EXERCISE DETAILS
Take the lines below between the one holding "insert: brown_fogida <576, 513>;" and the one holding "recolor: blue_bidamul <252, 298>", inclusive, and copy them exactly. Add nothing.

GIVEN INFORMATION
--*--

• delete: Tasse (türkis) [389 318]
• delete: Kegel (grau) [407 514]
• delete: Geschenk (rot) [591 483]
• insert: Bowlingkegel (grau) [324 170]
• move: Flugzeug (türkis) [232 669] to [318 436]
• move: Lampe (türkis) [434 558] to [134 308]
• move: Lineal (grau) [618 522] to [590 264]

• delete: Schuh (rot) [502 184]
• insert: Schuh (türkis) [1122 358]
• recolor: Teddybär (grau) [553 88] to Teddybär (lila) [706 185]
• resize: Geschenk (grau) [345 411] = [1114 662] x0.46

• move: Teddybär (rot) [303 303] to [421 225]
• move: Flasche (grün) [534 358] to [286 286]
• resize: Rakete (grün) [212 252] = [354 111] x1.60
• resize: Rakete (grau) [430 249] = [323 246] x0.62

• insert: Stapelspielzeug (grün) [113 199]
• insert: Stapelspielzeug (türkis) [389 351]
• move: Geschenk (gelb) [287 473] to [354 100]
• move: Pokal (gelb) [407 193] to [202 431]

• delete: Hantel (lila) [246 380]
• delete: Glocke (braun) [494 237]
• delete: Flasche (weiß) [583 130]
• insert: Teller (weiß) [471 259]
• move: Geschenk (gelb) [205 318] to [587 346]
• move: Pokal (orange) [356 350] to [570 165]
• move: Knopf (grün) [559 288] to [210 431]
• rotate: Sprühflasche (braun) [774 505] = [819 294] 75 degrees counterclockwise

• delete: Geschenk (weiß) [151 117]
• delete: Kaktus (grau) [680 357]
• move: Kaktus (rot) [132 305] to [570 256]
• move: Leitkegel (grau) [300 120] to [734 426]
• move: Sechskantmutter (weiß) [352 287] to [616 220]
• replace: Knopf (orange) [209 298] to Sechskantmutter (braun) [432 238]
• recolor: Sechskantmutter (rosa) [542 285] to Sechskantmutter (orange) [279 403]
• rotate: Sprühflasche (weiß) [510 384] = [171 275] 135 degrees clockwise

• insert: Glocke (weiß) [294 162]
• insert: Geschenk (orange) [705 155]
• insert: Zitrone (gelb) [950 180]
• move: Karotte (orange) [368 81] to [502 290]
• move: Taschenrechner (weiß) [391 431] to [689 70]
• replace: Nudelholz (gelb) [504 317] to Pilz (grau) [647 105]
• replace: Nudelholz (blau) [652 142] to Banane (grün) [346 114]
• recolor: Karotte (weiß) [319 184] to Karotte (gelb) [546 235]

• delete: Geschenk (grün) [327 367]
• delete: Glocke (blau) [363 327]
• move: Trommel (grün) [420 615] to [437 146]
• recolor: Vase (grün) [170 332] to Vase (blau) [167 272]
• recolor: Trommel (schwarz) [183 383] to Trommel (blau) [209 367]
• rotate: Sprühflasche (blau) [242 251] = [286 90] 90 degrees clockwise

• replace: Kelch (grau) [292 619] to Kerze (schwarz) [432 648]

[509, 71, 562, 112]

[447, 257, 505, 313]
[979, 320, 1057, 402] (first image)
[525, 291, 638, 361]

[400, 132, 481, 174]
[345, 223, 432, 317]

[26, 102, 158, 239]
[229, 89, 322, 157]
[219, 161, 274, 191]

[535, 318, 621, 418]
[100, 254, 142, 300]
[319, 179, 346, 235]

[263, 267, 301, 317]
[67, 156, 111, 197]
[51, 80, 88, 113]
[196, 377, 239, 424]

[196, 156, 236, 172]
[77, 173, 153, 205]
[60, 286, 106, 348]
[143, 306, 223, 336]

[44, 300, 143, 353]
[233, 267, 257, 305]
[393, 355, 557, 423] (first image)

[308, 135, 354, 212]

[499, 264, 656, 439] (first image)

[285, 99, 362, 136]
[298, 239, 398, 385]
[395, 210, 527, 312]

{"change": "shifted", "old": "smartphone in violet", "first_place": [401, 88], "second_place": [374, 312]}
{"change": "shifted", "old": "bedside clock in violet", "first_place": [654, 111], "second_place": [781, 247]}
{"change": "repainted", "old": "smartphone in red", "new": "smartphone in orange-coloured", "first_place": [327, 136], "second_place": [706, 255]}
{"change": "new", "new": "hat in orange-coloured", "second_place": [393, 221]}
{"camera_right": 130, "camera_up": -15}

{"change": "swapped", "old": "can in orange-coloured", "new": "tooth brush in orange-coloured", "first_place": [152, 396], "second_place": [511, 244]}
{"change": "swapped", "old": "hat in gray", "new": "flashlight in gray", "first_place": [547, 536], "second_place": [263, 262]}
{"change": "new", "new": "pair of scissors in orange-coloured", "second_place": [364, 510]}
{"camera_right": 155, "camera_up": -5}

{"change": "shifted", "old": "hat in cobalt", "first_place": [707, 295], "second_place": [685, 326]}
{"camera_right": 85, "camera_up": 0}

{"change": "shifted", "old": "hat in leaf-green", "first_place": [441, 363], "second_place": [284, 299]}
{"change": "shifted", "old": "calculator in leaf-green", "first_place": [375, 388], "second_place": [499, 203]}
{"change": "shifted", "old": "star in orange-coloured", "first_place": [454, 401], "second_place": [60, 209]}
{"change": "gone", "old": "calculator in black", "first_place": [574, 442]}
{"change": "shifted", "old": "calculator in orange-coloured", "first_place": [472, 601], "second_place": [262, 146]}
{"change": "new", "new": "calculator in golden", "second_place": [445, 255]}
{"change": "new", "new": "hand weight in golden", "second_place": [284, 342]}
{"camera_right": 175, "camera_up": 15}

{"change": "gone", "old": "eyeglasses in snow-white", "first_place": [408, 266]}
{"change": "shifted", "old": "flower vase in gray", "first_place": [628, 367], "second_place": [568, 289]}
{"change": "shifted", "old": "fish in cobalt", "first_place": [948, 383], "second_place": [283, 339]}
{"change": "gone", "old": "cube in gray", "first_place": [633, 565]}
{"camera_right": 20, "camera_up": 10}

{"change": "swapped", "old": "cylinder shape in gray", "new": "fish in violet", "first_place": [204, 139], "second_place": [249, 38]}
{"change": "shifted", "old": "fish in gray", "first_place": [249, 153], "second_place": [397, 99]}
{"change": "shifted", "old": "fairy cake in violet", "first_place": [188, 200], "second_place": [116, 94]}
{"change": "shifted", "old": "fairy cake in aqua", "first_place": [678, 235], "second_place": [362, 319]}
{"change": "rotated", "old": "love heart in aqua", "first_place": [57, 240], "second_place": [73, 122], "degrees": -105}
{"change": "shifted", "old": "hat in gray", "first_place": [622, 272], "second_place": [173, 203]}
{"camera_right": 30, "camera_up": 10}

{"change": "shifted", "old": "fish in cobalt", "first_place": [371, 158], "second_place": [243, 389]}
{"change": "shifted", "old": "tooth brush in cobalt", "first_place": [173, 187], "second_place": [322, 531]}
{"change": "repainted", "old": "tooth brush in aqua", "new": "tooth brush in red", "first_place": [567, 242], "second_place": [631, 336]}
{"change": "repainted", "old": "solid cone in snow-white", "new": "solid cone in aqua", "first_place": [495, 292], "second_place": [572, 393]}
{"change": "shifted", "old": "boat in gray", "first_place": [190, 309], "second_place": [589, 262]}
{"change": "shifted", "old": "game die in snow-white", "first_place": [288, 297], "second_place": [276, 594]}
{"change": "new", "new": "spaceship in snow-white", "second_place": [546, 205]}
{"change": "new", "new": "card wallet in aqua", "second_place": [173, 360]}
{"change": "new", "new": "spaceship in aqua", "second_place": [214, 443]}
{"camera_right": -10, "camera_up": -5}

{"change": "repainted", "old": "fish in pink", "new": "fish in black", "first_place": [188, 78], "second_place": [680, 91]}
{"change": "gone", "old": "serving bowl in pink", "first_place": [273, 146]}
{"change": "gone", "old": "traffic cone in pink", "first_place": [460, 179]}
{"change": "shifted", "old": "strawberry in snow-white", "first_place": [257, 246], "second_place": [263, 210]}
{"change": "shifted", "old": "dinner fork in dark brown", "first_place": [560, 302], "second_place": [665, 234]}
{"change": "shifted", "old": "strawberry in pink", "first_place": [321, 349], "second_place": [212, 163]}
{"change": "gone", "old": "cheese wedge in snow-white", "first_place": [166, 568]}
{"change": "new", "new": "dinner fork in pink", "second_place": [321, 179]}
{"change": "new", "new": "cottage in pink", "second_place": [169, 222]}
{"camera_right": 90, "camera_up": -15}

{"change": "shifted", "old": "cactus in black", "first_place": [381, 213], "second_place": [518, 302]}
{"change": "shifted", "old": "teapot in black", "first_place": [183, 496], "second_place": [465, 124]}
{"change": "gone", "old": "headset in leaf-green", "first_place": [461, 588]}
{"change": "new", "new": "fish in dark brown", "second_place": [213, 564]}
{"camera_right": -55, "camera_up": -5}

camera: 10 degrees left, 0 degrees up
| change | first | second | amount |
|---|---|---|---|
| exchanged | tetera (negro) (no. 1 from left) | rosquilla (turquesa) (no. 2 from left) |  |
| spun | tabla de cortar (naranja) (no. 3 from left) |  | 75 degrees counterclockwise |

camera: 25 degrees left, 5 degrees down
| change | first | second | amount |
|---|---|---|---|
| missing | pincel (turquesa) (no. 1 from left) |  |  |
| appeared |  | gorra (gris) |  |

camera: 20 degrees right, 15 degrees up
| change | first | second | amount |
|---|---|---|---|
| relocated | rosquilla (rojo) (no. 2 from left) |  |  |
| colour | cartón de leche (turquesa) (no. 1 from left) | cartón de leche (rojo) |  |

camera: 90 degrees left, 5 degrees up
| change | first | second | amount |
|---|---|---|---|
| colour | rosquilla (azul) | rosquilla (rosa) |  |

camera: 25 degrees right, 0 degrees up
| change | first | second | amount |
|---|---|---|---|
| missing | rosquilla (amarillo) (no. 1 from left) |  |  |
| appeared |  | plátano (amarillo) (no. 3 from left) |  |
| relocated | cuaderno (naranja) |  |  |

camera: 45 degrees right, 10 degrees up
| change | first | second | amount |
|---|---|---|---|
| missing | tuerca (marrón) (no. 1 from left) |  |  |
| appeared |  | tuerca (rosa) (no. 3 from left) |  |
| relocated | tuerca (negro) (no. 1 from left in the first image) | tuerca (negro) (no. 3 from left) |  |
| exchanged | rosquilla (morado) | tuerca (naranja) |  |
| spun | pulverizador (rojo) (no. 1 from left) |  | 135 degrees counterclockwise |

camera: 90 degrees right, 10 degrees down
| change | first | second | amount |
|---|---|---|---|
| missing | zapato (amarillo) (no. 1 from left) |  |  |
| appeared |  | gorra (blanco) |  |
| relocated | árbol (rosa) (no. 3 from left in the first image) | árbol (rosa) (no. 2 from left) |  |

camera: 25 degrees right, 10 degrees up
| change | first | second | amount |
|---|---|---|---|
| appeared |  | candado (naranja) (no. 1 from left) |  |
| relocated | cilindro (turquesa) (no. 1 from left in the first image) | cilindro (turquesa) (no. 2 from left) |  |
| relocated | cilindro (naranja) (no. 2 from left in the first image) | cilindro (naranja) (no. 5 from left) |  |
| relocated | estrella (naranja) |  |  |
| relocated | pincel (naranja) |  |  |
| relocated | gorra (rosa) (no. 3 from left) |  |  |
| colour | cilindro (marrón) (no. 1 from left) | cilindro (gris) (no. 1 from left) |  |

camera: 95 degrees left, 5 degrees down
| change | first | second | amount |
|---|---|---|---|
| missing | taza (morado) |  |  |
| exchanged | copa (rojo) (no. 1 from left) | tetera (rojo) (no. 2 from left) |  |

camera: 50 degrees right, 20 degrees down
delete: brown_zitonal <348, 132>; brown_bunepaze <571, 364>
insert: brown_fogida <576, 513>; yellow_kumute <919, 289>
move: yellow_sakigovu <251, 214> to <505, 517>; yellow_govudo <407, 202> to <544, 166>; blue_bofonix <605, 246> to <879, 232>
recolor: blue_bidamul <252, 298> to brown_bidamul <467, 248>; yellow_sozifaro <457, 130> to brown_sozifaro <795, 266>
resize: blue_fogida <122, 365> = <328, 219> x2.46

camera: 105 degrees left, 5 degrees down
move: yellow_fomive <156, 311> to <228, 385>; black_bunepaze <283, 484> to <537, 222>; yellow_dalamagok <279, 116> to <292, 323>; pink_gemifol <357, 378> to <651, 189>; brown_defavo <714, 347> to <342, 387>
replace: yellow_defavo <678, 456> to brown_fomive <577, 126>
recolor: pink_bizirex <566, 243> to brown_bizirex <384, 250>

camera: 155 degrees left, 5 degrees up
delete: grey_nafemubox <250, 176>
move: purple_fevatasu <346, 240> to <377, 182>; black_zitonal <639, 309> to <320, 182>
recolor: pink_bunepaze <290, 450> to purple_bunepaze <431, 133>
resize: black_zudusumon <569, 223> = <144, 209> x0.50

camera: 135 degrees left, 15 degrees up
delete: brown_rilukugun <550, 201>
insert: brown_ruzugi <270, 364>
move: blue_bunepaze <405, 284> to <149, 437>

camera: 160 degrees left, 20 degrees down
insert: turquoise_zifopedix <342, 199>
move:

--*--

SOLVED EXERCISE
insert: brown_fogida <576, 513>; yellow_kumute <919, 289>
move: yellow_sakigovu <251, 214> to <505, 517>; yellow_govudo <407, 202> to <544, 166>; blue_bofonix <605, 246> to <879, 232>
recolor: blue_bidamul <252, 298> to brown_bidamul <467, 248>; yellow_sozifaro <457, 130> to brown_sozifaro <795, 266>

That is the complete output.